Problem |
Exact copy, pictures excluded: reproduce every record below.

Data provided |
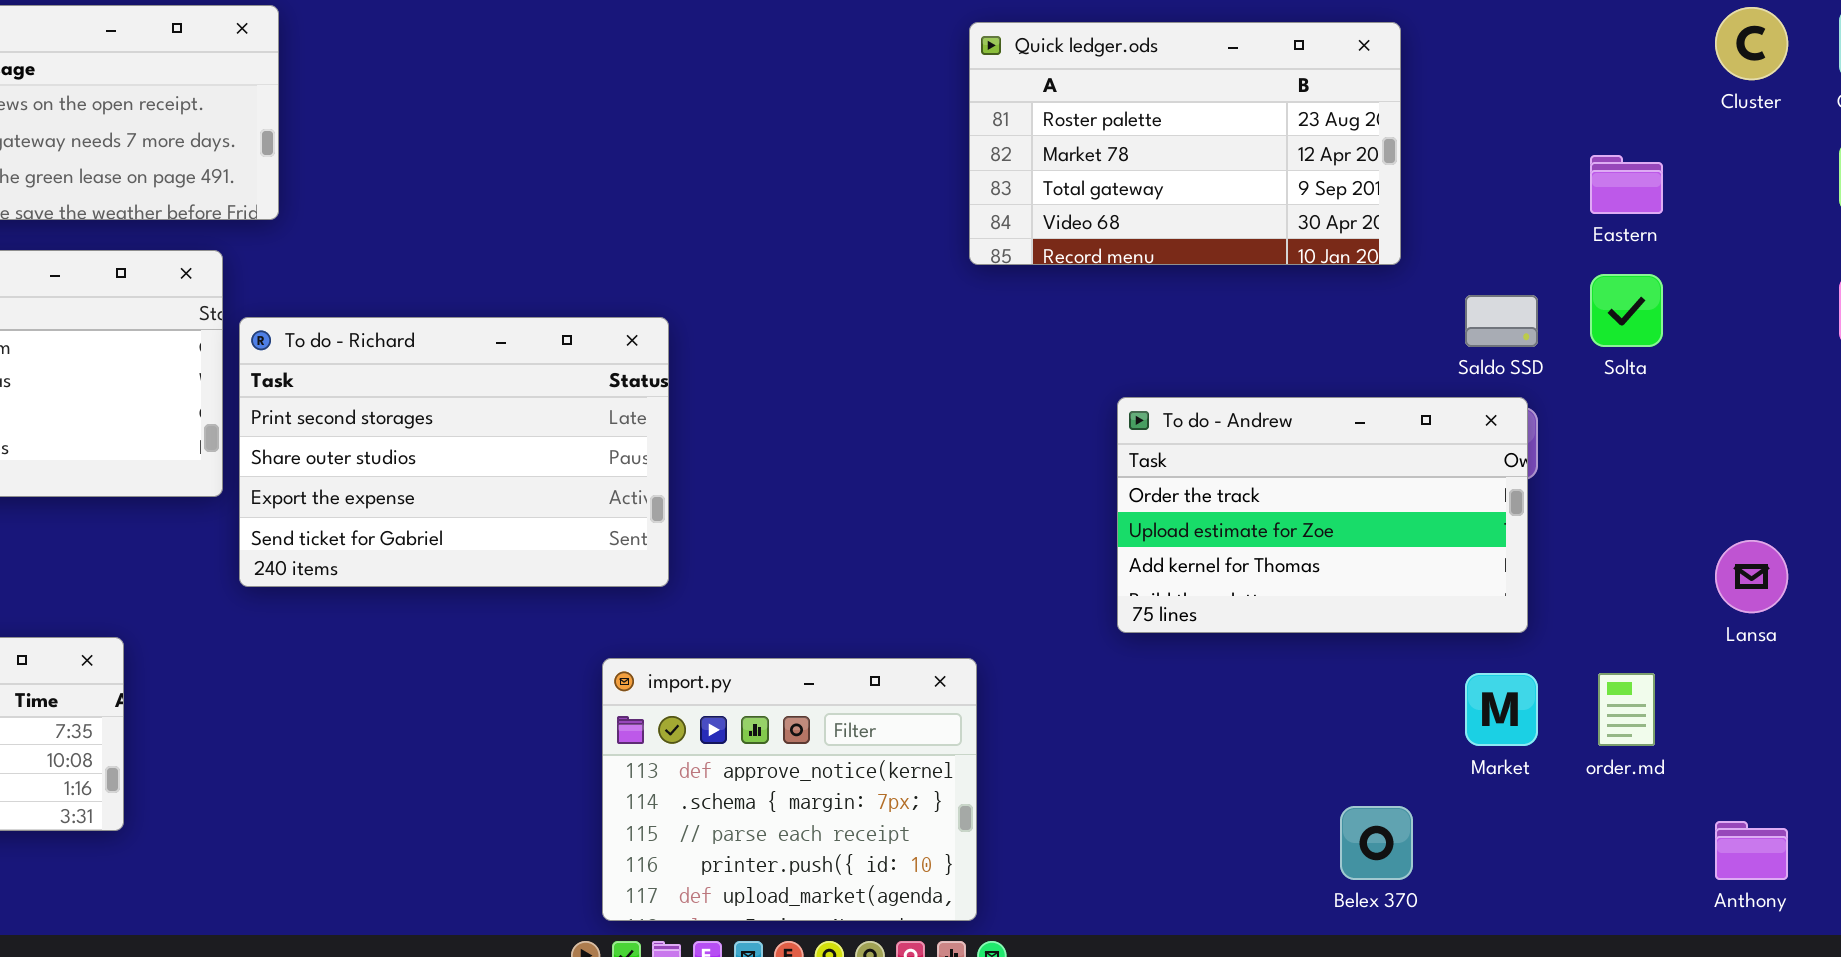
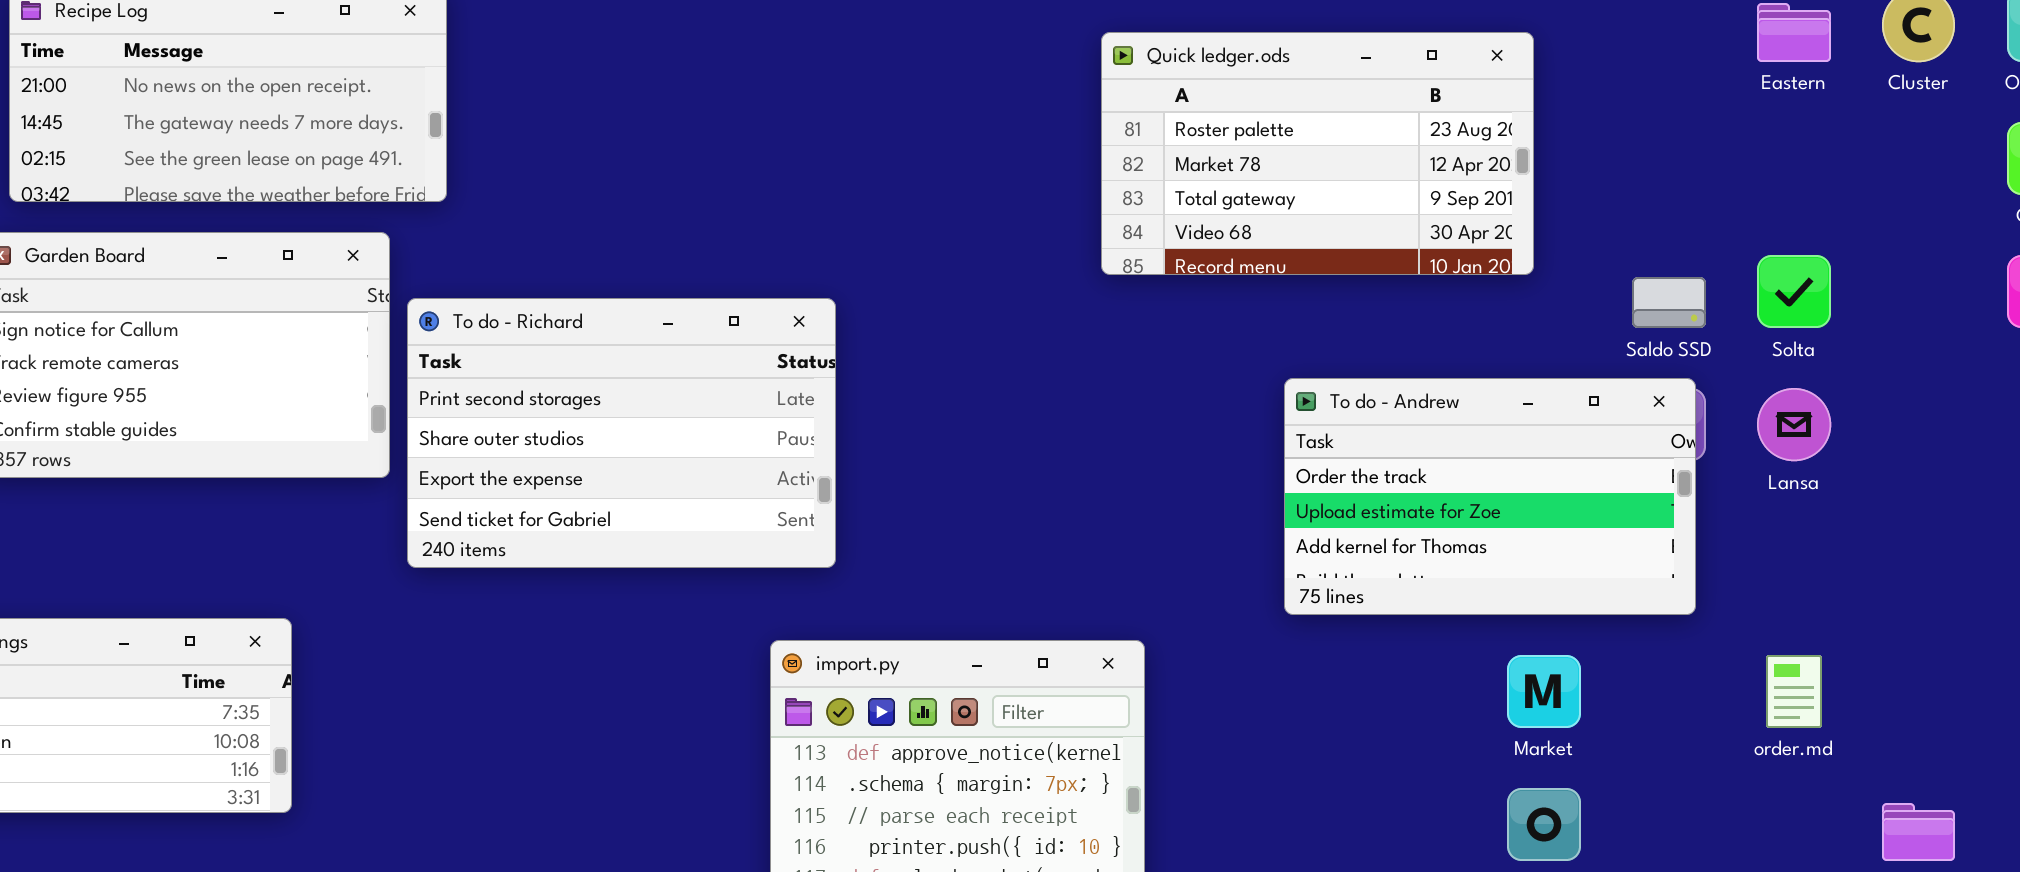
Quick ledger.ods: [969,22,1401,265] -> [1101,32,1534,275], moved
Eastern: [1590,155,1663,214] -> [1757,3,1831,62], moved
Lansa: [1715,540,1788,613] -> [1757,388,1831,461], moved
Market: [1465,673,1538,746] -> [1507,655,1581,728], moved

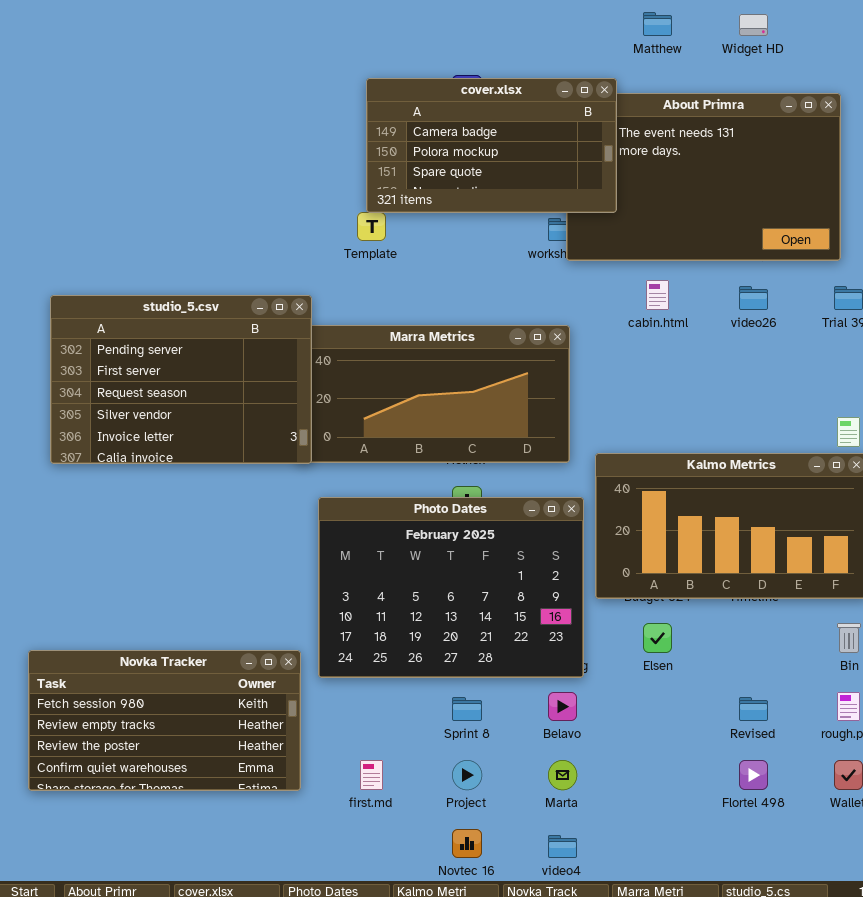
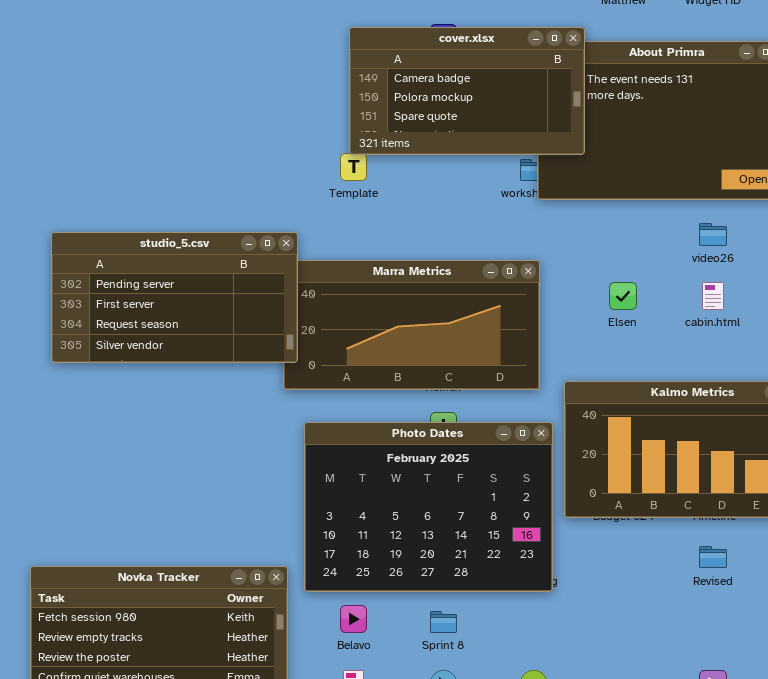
cabin.html: [646,280,669,310] -> [702,282,724,310], moved
studio_5.csv: [50,295,312,464] -> [51,232,298,363], resized
Elsen: [643,623,672,653] -> [609,282,637,310], moved
Belavo: [548,692,577,721] -> [340,605,367,633], moved
Revised: [739,697,768,721] -> [699,546,727,568], moved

Problem solution |
Quick ledger.ods: [969,22,1401,265] -> [1101,32,1534,275], moved
Eastern: [1590,155,1663,214] -> [1757,3,1831,62], moved
Lansa: [1715,540,1788,613] -> [1757,388,1831,461], moved
Market: [1465,673,1538,746] -> [1507,655,1581,728], moved

cabin.html: [646,280,669,310] -> [702,282,724,310], moved
studio_5.csv: [50,295,312,464] -> [51,232,298,363], resized
Elsen: [643,623,672,653] -> [609,282,637,310], moved
Belavo: [548,692,577,721] -> [340,605,367,633], moved
Revised: [739,697,768,721] -> [699,546,727,568], moved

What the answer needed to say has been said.